**Directions for this task:** Your copy of the listing should match it exactly, only without pictures.

**Data provided:**
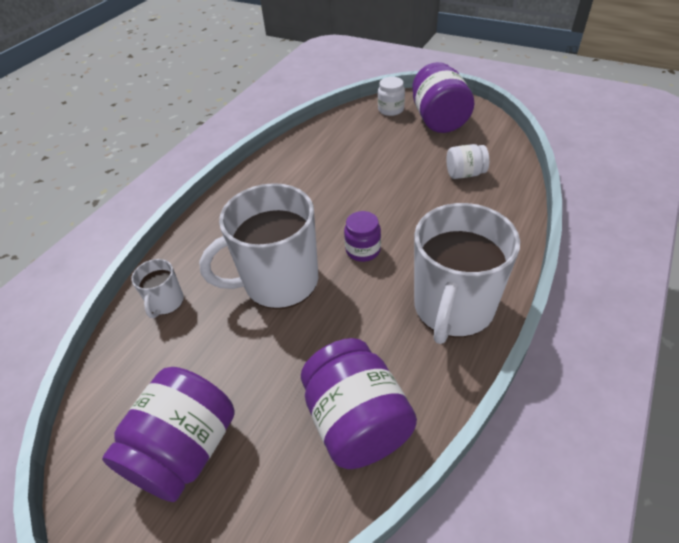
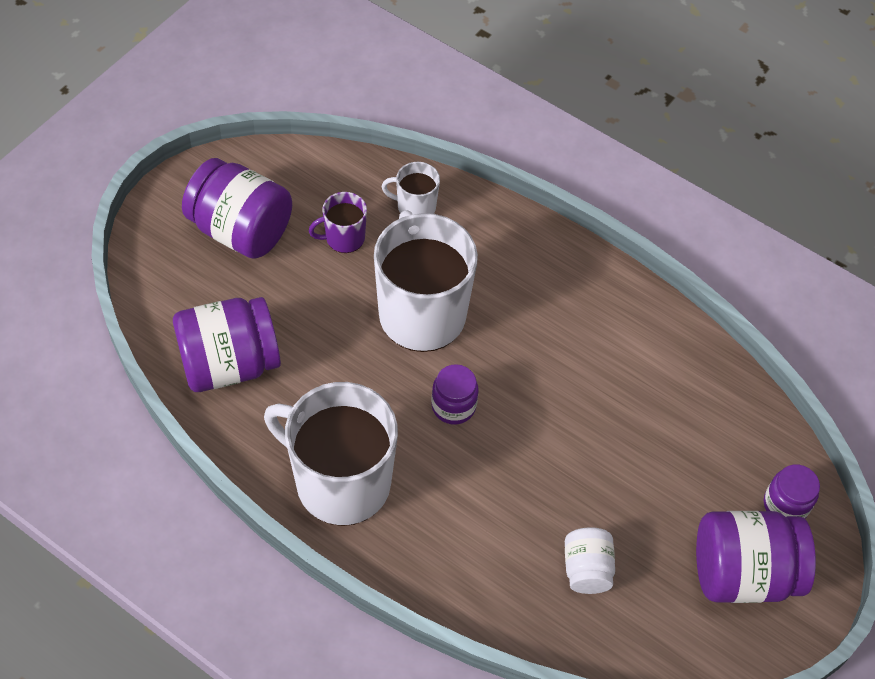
camera: 90 degrees right, 10 degrees up
(199, 350) = (344, 238): none -> purple mug
(391, 109) = (785, 505): white jar -> purple jar

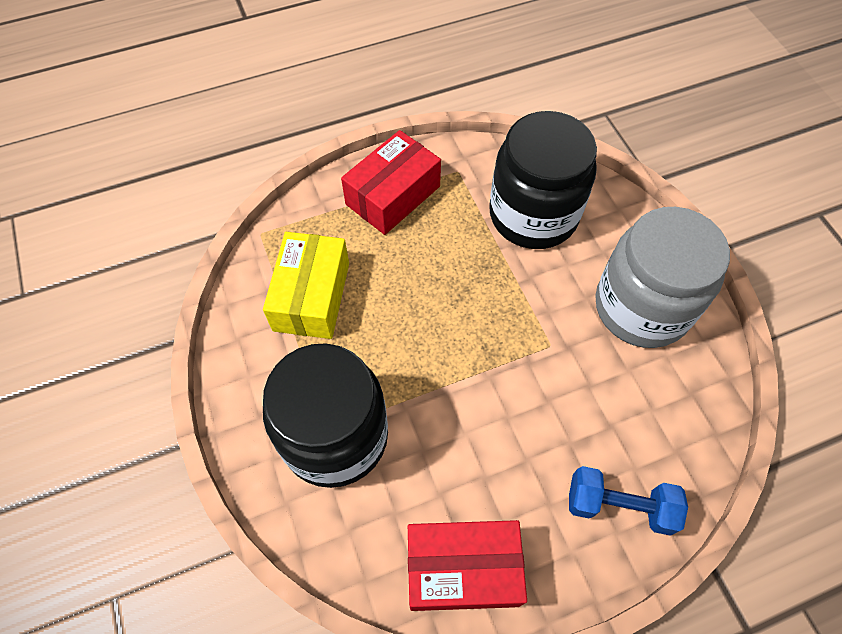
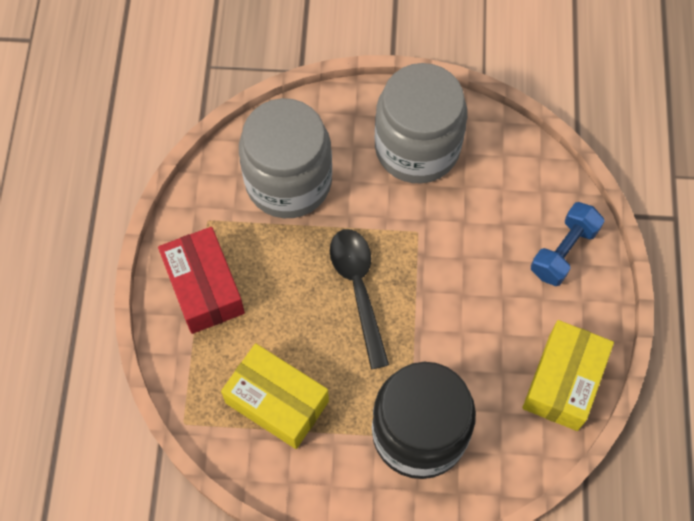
camera: 65 degrees left, 5 degrees up
(458, 317) = (358, 289): none -> black spoon
(462, 569) = (563, 381): red box -> yellow box
(533, 215) = (288, 182): black jar -> grey jar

**Task output:**
camera: 90 degrees right, 10 degrees up
(199, 350) = (344, 238): none -> purple mug
(391, 109) = (785, 505): white jar -> purple jar

camera: 65 degrees left, 5 degrees up
(458, 317) = (358, 289): none -> black spoon
(462, 569) = (563, 381): red box -> yellow box
(533, 215) = (288, 182): black jar -> grey jar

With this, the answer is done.